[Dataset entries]

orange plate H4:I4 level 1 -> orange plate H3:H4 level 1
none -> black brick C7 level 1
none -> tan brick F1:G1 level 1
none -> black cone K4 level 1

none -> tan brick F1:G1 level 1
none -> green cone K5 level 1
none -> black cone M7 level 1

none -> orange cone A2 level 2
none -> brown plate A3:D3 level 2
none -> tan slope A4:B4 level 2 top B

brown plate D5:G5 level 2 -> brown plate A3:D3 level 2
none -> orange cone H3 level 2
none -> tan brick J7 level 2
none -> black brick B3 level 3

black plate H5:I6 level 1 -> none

...

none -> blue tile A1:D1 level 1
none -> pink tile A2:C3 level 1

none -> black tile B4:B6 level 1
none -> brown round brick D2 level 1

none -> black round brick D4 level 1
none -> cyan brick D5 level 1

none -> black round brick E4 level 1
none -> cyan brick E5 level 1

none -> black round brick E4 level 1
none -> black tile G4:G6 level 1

• [WHAT TO PRODUCE] The lines above from the one containing "none -> orange cone H3 level 2" through the one containing "black plate H5:I6 level 1 -> none" are to be set down exactly, and no others.

• [RESPONSE AREA]
none -> orange cone H3 level 2
none -> tan brick J7 level 2
none -> black brick B3 level 3

black plate H5:I6 level 1 -> none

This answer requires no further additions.